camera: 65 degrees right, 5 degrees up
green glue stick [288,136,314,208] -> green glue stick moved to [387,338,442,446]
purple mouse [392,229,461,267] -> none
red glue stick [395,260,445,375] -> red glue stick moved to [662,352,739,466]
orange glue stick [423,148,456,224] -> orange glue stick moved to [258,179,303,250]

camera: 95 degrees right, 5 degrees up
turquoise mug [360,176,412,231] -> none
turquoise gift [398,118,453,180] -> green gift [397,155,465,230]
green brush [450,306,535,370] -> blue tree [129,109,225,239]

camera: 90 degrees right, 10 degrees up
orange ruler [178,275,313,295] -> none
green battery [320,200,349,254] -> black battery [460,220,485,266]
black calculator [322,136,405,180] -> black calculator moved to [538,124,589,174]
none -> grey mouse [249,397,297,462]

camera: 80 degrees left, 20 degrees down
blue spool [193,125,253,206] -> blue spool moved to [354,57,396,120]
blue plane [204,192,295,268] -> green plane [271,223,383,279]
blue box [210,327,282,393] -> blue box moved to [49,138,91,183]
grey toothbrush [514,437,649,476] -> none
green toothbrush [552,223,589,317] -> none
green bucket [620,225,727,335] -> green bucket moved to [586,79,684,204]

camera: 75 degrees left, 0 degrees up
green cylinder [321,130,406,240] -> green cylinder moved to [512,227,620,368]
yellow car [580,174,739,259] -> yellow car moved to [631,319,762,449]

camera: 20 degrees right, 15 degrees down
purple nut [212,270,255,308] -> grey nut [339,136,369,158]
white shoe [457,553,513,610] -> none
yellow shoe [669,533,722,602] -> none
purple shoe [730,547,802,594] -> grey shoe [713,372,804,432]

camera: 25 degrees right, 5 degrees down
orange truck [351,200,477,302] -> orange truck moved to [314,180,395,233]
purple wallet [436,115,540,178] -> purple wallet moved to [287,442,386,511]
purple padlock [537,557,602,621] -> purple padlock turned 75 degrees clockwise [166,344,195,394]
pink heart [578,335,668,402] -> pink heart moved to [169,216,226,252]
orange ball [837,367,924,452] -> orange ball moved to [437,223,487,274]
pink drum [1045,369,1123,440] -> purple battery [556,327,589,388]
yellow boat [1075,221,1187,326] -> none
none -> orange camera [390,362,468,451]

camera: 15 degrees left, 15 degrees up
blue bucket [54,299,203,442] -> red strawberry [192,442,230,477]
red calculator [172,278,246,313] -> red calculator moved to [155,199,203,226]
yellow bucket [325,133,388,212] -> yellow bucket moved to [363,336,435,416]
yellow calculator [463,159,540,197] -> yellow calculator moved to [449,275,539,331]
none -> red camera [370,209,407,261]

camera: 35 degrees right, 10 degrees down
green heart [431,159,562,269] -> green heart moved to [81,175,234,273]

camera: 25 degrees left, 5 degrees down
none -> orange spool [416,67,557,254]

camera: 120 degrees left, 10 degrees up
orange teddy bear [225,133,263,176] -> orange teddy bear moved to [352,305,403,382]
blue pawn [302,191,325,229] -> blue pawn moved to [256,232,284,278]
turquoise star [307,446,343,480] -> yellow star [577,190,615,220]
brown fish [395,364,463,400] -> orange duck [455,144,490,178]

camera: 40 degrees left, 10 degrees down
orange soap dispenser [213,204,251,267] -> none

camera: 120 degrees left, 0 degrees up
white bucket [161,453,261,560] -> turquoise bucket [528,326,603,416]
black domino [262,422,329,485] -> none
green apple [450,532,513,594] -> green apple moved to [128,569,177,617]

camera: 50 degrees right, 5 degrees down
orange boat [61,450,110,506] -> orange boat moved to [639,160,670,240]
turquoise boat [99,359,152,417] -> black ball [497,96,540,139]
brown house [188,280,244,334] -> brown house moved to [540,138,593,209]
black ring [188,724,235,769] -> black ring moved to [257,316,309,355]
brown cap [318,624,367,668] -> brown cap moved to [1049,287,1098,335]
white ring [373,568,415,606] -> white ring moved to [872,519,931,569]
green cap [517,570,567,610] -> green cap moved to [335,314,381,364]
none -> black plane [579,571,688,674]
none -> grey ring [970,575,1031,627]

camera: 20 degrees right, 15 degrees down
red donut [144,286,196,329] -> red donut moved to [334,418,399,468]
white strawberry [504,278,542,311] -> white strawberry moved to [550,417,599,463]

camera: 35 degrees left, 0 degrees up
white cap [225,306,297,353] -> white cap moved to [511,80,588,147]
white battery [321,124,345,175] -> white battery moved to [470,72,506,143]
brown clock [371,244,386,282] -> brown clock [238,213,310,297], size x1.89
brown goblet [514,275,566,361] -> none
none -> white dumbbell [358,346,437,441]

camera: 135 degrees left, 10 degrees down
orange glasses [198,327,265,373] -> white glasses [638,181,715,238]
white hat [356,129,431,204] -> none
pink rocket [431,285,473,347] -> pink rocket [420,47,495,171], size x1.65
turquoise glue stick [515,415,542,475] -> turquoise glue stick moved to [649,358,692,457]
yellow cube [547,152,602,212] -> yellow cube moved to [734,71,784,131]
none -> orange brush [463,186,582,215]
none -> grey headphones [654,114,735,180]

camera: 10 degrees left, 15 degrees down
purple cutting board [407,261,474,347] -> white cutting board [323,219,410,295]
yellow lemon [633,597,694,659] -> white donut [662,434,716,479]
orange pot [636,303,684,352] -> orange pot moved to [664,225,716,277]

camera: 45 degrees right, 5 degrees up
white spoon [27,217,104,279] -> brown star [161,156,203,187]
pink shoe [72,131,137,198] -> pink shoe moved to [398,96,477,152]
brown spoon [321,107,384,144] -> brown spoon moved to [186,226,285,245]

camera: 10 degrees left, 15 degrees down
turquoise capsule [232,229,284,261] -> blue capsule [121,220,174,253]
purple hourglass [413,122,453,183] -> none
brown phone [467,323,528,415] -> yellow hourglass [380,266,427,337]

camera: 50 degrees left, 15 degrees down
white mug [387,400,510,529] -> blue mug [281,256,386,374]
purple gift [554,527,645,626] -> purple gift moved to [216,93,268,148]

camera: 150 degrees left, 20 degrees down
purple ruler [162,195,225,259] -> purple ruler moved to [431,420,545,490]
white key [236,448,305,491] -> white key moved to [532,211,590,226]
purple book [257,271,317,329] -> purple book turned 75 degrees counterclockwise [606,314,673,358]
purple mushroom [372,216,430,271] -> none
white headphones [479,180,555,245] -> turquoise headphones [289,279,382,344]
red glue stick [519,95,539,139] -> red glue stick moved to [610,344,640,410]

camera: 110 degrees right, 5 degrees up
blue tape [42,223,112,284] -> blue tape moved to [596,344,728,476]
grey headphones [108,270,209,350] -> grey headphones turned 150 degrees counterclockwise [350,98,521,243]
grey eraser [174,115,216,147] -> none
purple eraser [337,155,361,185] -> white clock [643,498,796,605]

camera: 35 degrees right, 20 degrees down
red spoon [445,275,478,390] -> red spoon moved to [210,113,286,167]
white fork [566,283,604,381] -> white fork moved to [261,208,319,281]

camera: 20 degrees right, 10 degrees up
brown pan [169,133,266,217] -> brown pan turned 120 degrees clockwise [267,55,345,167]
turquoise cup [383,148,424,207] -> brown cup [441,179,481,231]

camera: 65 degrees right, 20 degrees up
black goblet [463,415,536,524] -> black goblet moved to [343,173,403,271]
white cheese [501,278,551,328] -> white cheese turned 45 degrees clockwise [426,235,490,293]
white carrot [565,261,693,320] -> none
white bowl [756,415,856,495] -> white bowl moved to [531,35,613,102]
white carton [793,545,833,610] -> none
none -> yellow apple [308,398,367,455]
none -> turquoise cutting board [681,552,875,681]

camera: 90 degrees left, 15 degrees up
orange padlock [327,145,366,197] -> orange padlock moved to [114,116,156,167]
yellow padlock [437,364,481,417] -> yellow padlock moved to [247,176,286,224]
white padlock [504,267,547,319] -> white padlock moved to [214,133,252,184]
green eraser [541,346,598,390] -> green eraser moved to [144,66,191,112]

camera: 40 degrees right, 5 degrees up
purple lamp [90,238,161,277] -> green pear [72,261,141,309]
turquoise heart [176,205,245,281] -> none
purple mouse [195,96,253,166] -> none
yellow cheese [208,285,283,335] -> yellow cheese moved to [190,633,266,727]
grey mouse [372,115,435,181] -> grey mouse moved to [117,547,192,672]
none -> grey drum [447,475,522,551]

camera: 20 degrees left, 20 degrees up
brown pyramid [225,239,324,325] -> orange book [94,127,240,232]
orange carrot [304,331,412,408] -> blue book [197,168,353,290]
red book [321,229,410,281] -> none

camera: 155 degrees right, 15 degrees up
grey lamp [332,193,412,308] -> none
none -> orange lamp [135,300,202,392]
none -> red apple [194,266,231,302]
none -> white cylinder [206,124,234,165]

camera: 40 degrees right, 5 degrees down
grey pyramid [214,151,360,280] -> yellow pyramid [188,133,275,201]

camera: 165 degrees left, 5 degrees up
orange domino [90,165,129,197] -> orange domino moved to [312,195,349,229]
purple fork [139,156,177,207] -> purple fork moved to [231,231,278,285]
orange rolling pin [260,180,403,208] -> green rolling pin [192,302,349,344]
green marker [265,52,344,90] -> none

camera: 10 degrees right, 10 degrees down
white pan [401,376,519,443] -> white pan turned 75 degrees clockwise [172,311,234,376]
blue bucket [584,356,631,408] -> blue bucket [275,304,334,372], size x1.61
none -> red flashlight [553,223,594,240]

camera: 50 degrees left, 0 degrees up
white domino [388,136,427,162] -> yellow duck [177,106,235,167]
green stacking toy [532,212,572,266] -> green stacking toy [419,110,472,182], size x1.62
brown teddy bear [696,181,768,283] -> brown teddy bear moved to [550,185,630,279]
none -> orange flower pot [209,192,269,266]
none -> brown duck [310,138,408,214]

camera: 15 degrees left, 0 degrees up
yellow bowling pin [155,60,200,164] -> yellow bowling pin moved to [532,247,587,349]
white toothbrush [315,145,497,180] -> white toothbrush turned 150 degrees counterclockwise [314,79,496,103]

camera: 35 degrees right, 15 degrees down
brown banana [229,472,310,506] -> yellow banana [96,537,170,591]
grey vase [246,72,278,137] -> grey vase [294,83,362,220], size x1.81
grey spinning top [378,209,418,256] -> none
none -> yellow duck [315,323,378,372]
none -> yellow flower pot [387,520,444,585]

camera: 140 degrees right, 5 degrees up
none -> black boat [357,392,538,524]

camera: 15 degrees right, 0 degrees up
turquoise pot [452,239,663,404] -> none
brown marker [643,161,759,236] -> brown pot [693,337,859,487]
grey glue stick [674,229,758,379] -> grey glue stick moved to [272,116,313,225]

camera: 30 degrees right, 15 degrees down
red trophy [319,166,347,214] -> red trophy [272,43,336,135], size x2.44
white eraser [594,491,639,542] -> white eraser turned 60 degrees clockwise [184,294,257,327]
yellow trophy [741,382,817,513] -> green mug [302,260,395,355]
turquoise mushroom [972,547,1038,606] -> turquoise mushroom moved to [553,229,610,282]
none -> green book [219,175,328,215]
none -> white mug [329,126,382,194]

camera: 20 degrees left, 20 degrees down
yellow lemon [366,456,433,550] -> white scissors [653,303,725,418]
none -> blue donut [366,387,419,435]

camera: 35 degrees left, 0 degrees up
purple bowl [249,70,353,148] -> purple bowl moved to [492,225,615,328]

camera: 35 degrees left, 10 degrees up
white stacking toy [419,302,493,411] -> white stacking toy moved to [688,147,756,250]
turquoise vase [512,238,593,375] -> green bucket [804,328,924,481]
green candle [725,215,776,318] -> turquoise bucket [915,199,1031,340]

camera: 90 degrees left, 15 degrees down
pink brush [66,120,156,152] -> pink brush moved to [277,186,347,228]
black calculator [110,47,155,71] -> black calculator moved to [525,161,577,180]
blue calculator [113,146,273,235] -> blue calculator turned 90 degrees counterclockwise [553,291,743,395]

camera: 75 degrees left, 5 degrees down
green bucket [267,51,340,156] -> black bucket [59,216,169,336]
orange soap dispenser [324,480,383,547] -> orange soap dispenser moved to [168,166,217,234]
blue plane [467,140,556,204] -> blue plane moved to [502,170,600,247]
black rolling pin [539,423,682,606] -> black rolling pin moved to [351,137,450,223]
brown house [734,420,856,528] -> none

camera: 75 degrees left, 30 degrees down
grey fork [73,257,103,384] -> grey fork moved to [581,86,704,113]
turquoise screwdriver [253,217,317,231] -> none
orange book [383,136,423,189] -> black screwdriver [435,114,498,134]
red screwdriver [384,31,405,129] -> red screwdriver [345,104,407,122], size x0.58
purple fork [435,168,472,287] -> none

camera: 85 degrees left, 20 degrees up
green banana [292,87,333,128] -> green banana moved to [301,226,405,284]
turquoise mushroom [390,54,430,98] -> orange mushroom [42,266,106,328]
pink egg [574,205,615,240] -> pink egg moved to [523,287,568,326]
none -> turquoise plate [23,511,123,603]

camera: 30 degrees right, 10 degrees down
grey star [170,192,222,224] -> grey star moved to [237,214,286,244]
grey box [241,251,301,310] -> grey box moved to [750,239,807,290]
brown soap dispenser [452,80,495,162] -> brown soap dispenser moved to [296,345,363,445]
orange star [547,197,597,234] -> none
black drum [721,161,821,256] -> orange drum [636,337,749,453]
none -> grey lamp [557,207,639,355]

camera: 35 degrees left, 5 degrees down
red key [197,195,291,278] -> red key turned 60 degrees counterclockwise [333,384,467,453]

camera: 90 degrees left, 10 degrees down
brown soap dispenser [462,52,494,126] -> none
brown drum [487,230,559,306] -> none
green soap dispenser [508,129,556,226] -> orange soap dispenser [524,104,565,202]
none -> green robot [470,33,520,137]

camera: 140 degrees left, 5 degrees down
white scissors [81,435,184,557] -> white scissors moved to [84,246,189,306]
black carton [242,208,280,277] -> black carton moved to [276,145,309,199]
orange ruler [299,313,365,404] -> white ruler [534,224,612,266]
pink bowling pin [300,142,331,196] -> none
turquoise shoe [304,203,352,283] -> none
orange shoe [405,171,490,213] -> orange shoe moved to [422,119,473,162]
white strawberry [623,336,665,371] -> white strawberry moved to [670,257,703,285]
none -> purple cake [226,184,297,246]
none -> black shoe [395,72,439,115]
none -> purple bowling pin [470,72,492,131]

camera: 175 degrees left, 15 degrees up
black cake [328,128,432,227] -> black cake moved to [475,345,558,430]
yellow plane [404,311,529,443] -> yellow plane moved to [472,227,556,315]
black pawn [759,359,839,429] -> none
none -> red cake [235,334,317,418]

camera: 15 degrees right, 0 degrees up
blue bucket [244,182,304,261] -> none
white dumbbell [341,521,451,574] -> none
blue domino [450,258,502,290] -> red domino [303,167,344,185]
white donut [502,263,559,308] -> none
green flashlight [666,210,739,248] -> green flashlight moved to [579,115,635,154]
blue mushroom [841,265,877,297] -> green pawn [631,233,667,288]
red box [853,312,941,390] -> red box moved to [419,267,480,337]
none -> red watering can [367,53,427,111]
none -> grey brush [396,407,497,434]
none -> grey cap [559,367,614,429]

^^^^

INSTRUCTIONS TO FOLLOW: From the records above, transcribe exactly the run of lines that opens with the line holding "purple ruler [162,195,225,259]" and closes with the line holding "white headphones [479,180,555,245]", both included.

EXPECTED ANSWER:
purple ruler [162,195,225,259] -> purple ruler moved to [431,420,545,490]
white key [236,448,305,491] -> white key moved to [532,211,590,226]
purple book [257,271,317,329] -> purple book turned 75 degrees counterclockwise [606,314,673,358]
purple mushroom [372,216,430,271] -> none
white headphones [479,180,555,245] -> turquoise headphones [289,279,382,344]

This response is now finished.